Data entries
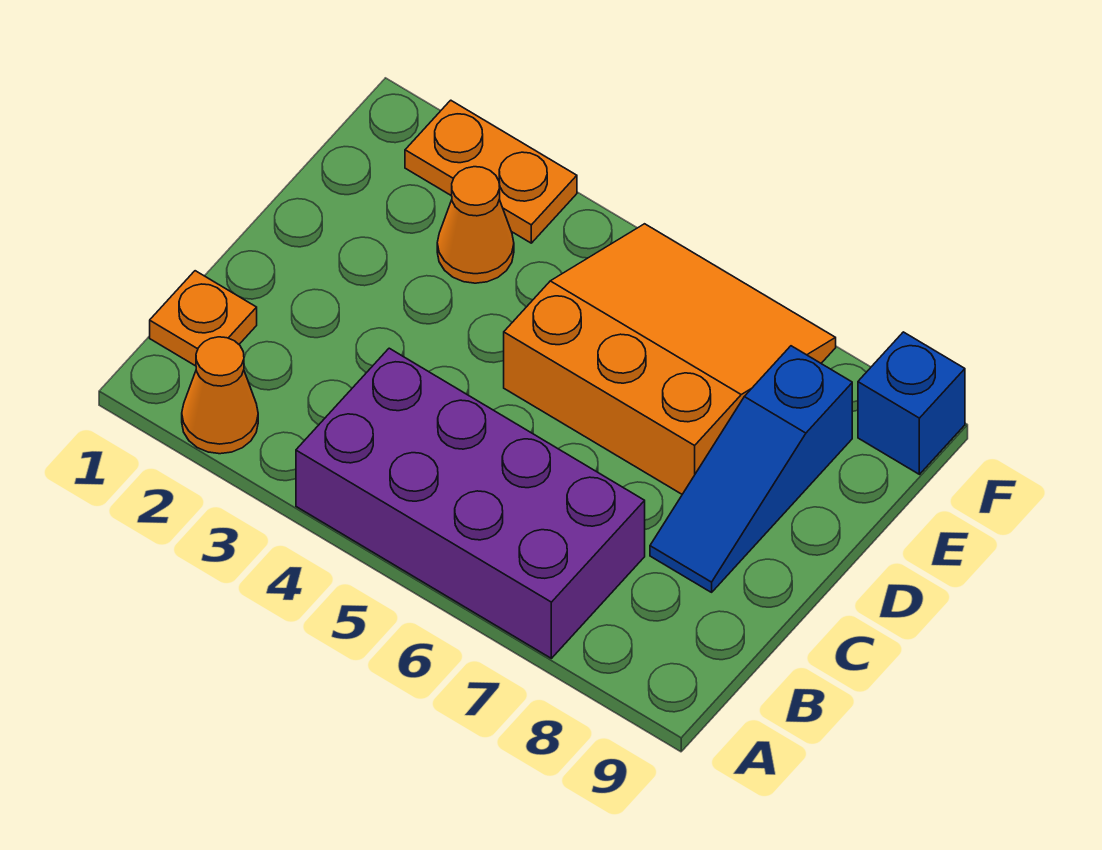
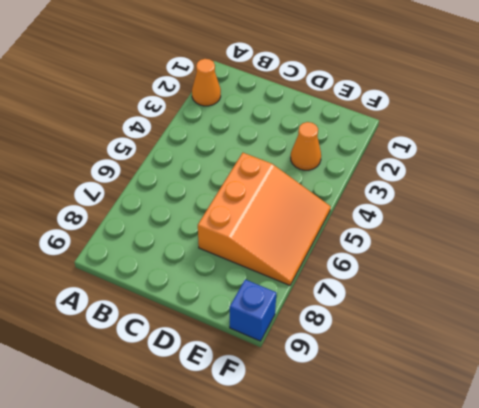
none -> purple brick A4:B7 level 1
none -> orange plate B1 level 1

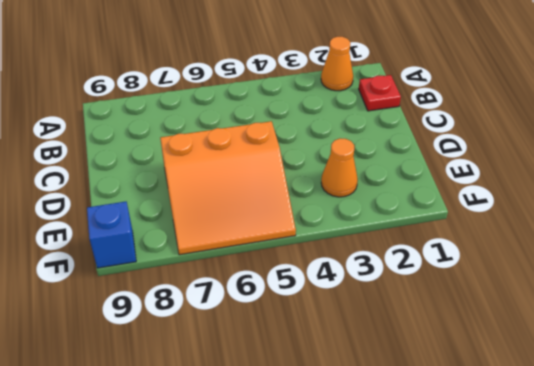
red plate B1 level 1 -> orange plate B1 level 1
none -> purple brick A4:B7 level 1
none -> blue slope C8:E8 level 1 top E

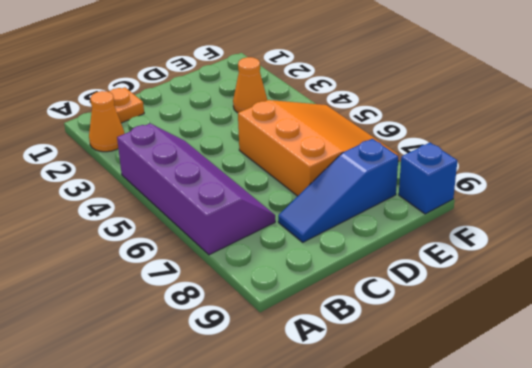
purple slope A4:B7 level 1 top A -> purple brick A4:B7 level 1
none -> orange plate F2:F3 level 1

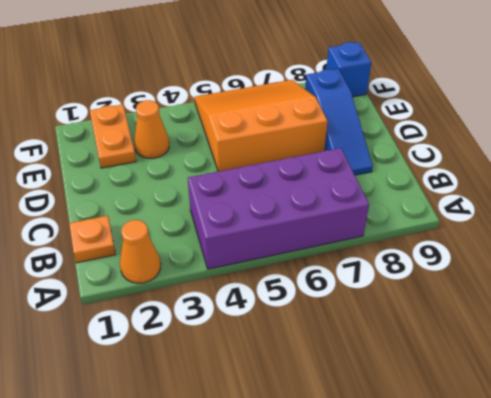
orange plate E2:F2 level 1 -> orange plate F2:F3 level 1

* * *

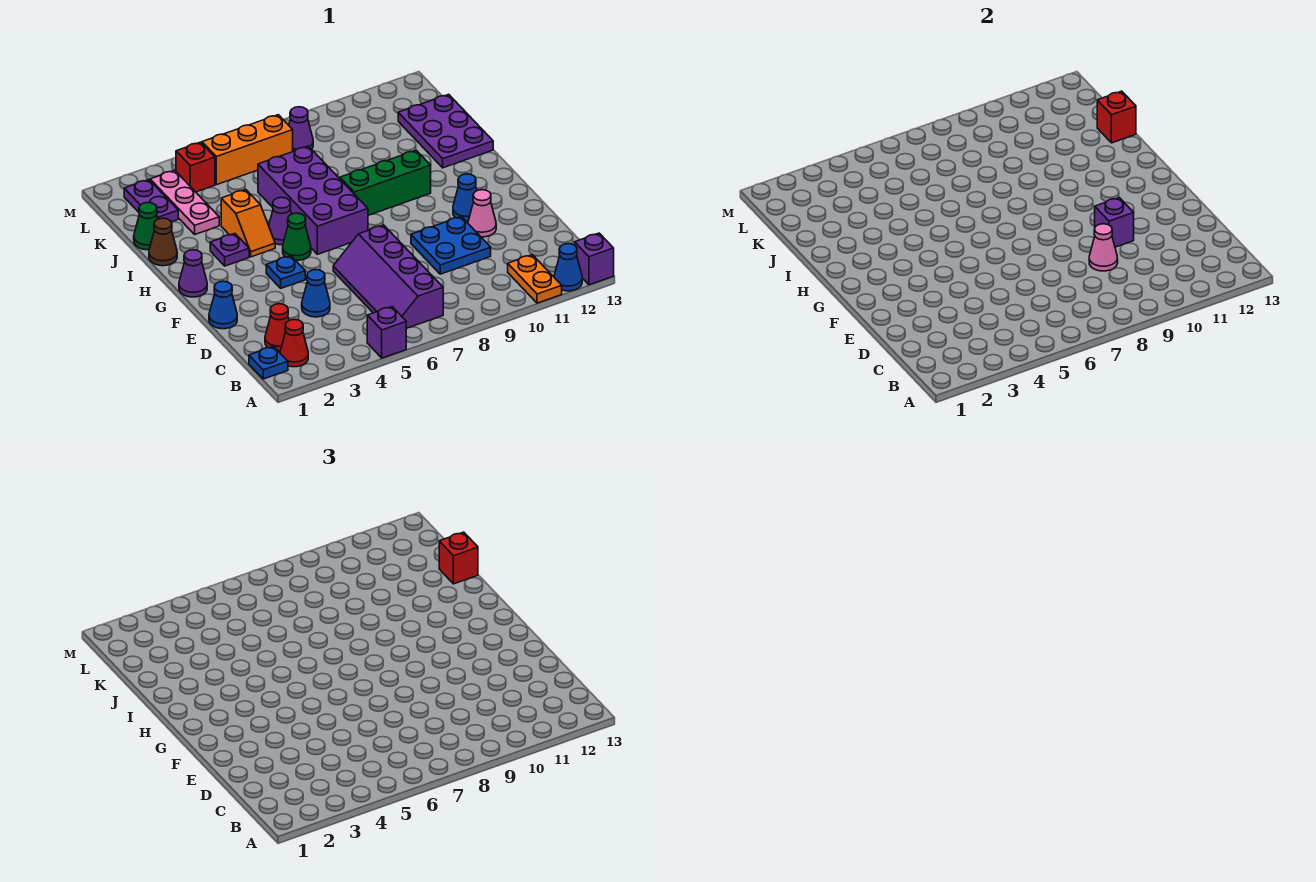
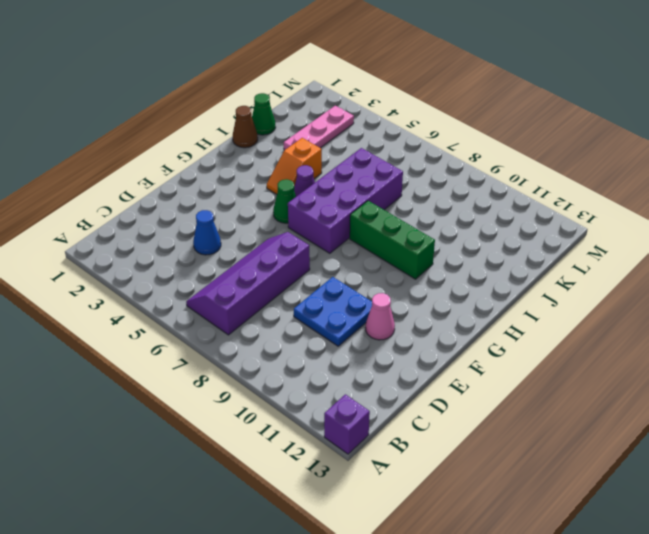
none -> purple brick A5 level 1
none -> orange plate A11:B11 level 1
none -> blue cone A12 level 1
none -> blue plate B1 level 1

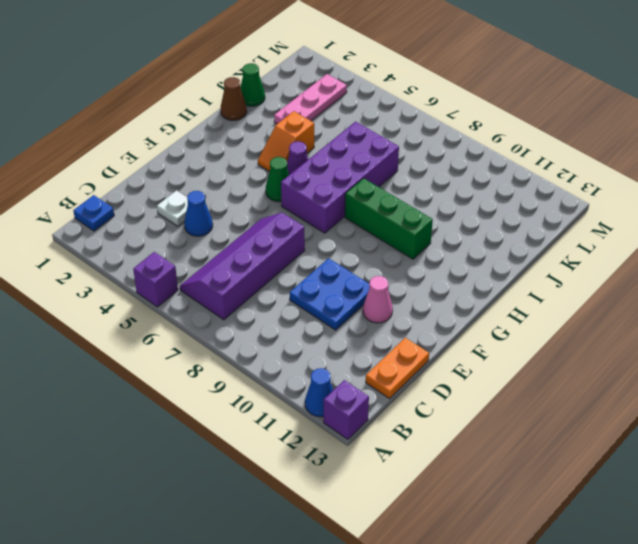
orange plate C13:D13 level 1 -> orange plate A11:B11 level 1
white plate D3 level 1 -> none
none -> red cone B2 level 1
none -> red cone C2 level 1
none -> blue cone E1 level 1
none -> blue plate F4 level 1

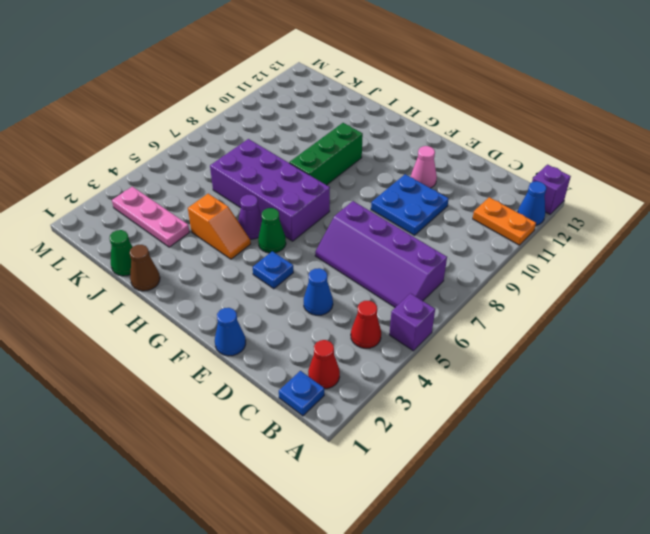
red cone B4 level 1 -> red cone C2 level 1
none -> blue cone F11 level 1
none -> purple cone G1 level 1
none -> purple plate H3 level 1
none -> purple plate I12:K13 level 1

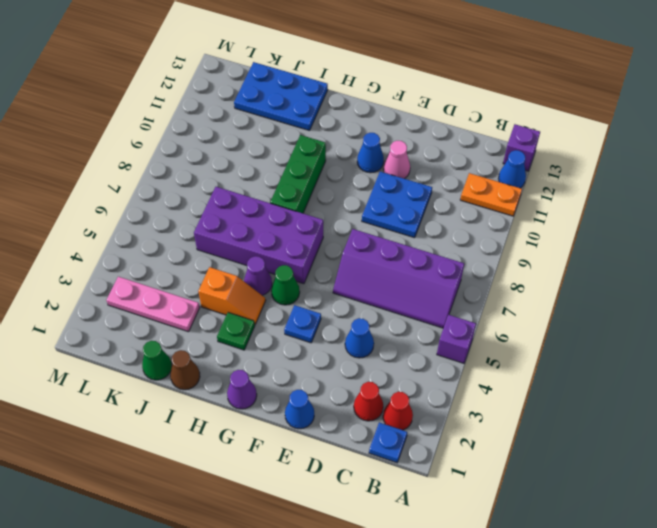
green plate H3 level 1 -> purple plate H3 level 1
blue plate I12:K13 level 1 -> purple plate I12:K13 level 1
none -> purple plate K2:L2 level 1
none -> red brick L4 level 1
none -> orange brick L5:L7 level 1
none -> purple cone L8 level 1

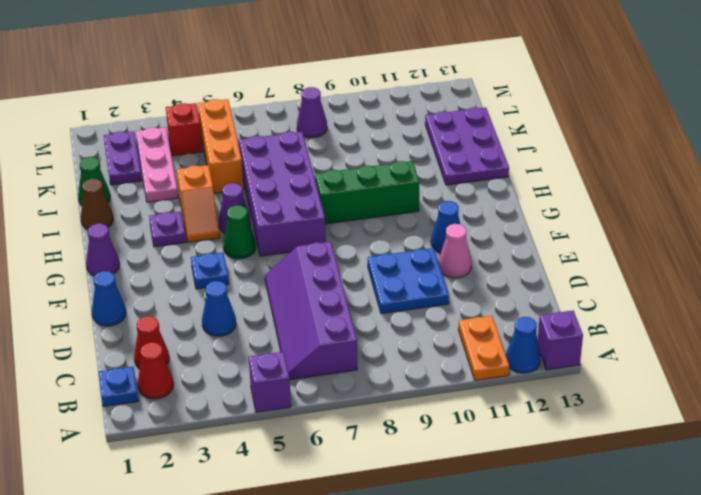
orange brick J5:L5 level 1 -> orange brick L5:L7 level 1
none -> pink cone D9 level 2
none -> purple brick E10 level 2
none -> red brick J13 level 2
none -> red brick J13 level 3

**TASK TO CARRY OUT**
Going by the data above, the answer is exactly the lines from the one holding "none -> orange plate B1 level 1" to the one holding "orange plate E2:F2", both kept, with the pictures left out.

**YOUR RESPONSE**
none -> orange plate B1 level 1

red plate B1 level 1 -> orange plate B1 level 1
none -> purple brick A4:B7 level 1
none -> blue slope C8:E8 level 1 top E

purple slope A4:B7 level 1 top A -> purple brick A4:B7 level 1
none -> orange plate F2:F3 level 1

orange plate E2:F2 level 1 -> orange plate F2:F3 level 1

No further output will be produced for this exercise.